Input data
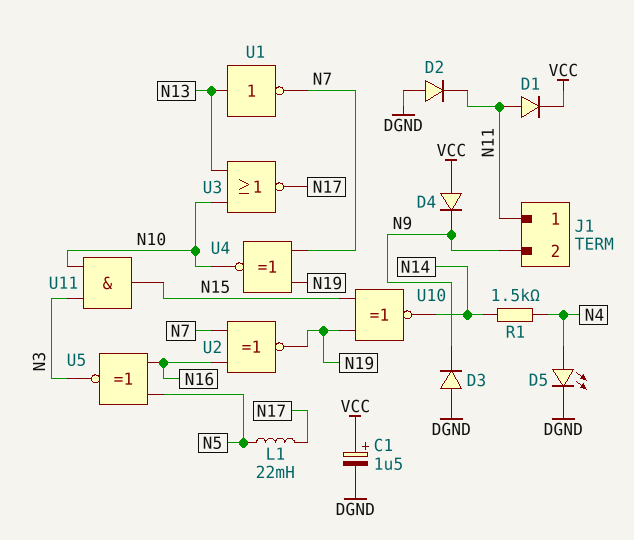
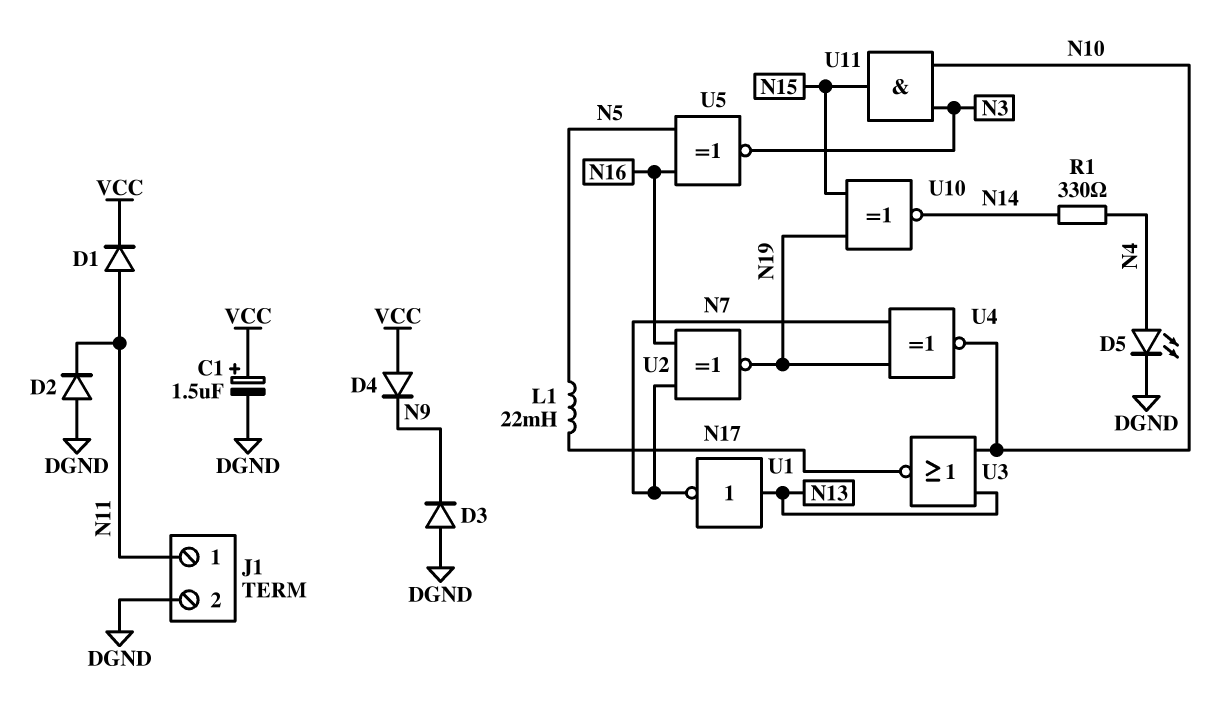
J1 pin 2: N9 -> DGND
R1: 1.5k (N4, N14) -> 330 (N4, N14)

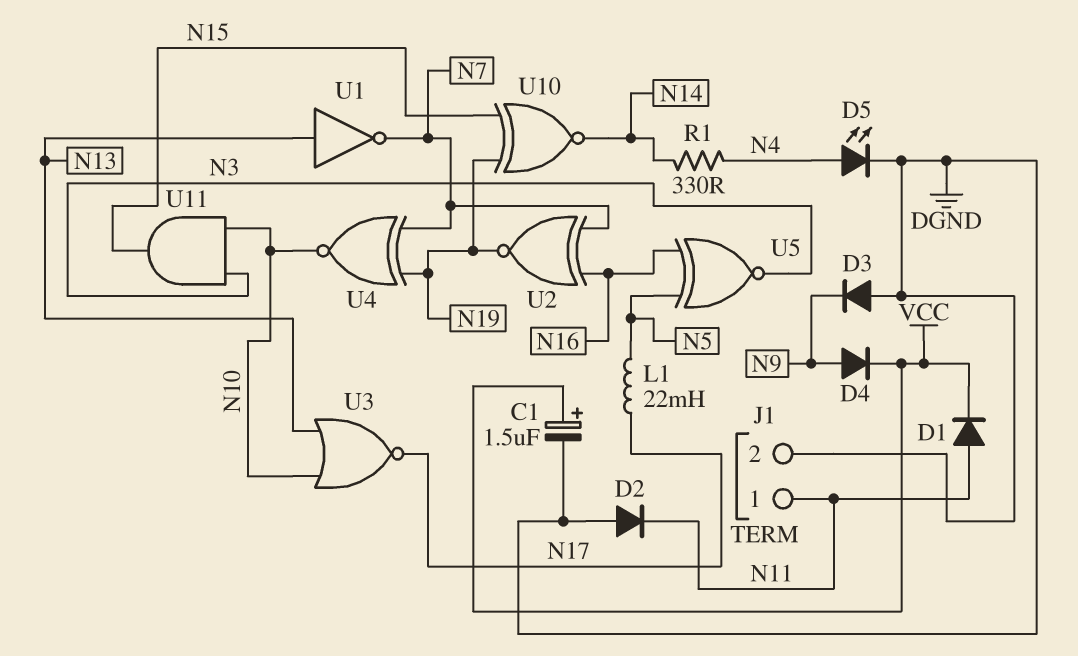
D4: diode (A VCC, K N9) -> diode (A N9, K VCC)

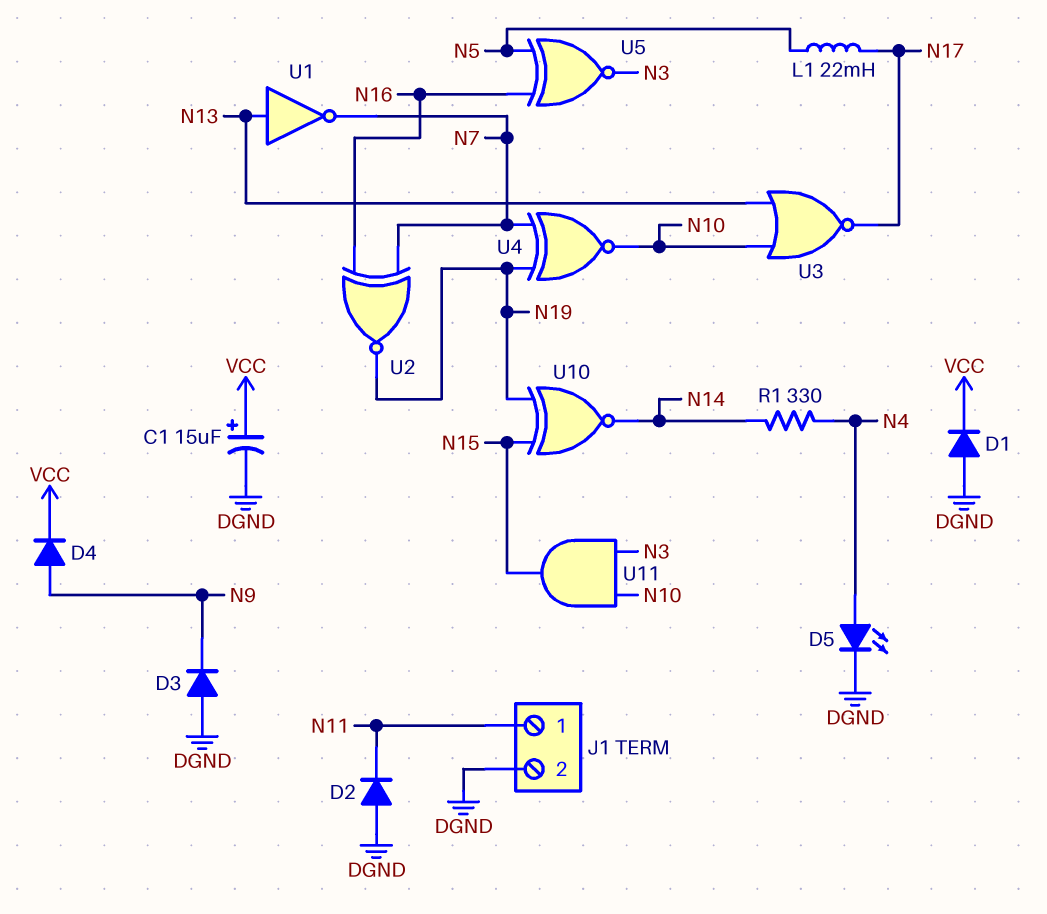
C1: 1.5uF (plus VCC, minus DGND) -> 15uF (plus VCC, minus DGND)
D1: diode (A N11, K VCC) -> diode (A DGND, K VCC)

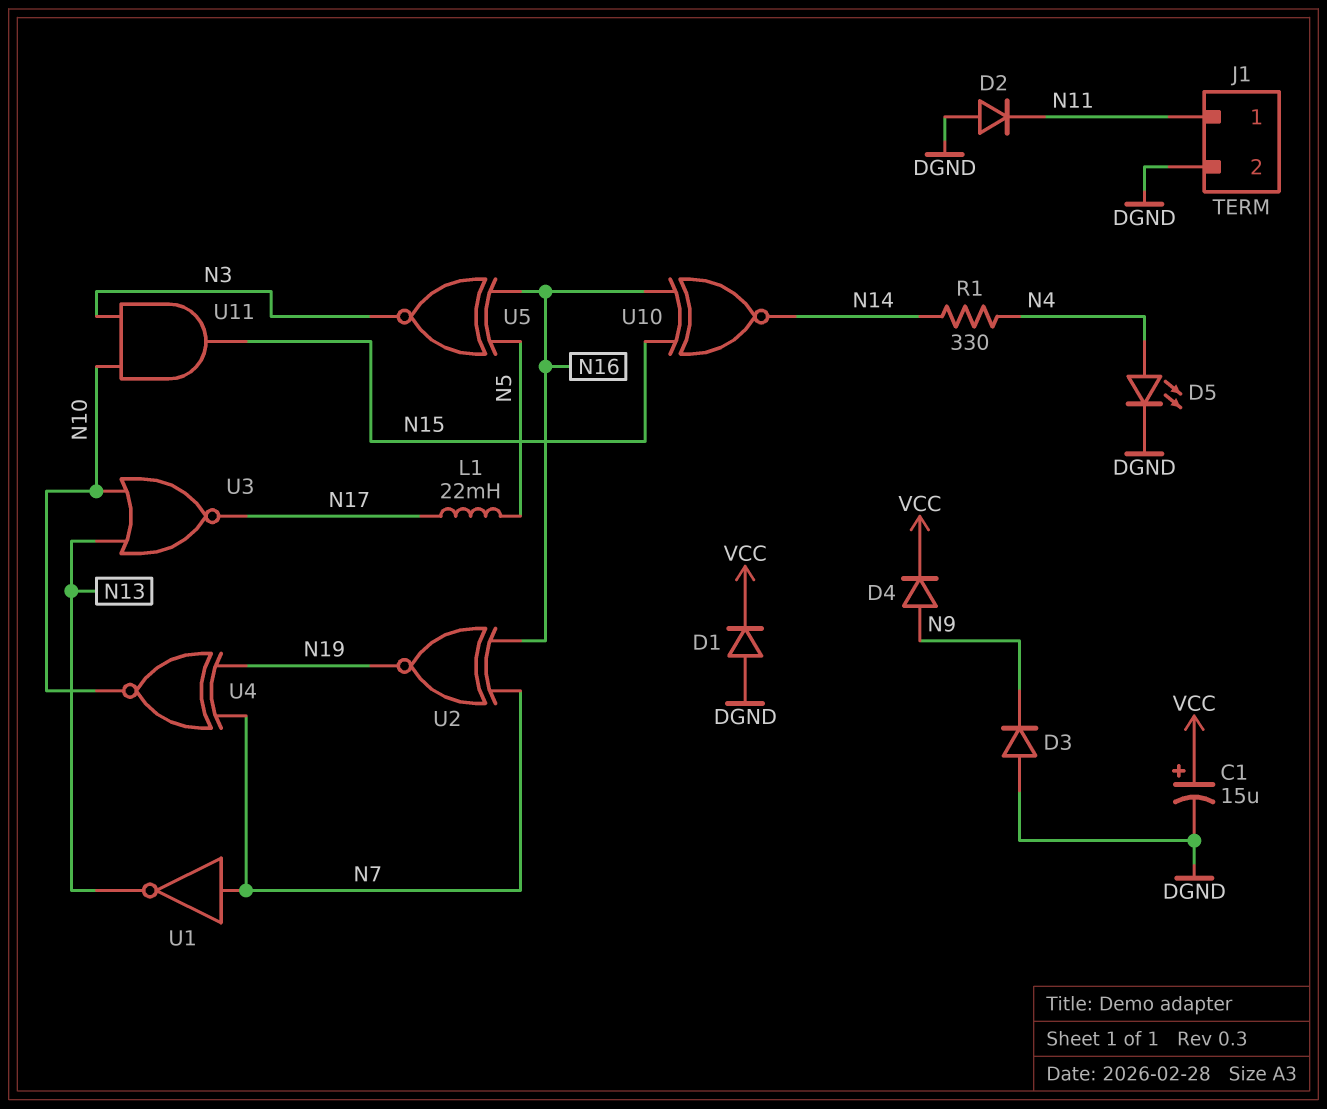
U1: NOT (in N13, out N7) -> NOT (in N7, out N13)
U10: XNOR (in N15, in N19, out N14) -> XNOR (in N15, in N16, out N14)

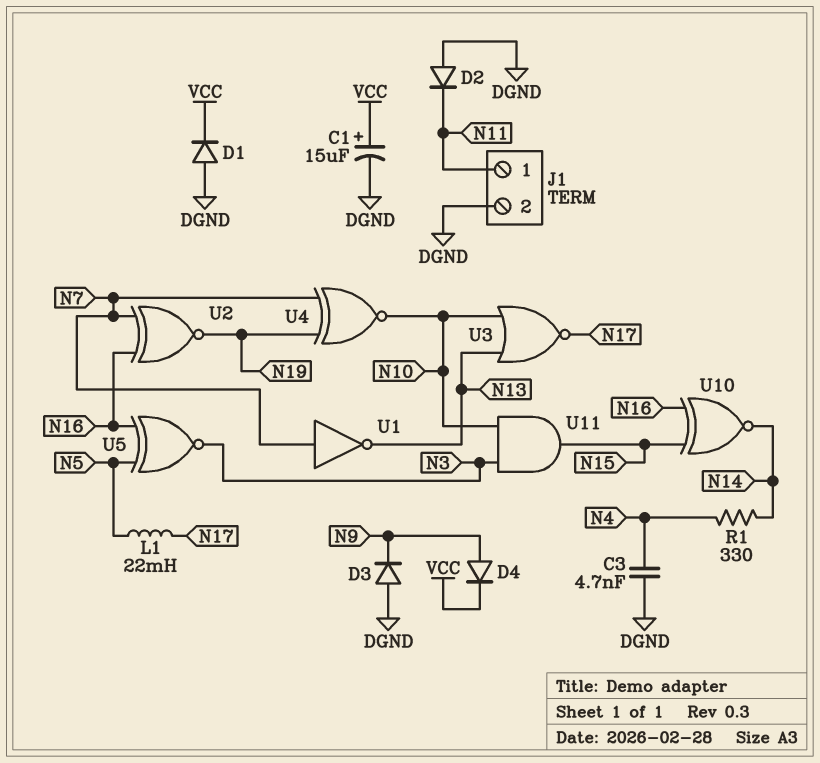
C3: none -> 4.7nF (DGND, N4)
D5: LED (A N4, K DGND) -> none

Exercise prompt
Copy exactly, and copy nothing else: the lines from the start of the data above through the line that holds "U10: XNOR (in". The pictures stay out.

Task solution
J1 pin 2: N9 -> DGND
R1: 1.5k (N4, N14) -> 330 (N4, N14)

D4: diode (A VCC, K N9) -> diode (A N9, K VCC)

C1: 1.5uF (plus VCC, minus DGND) -> 15uF (plus VCC, minus DGND)
D1: diode (A N11, K VCC) -> diode (A DGND, K VCC)

U1: NOT (in N13, out N7) -> NOT (in N7, out N13)
U10: XNOR (in N15, in N19, out N14) -> XNOR (in N15, in N16, out N14)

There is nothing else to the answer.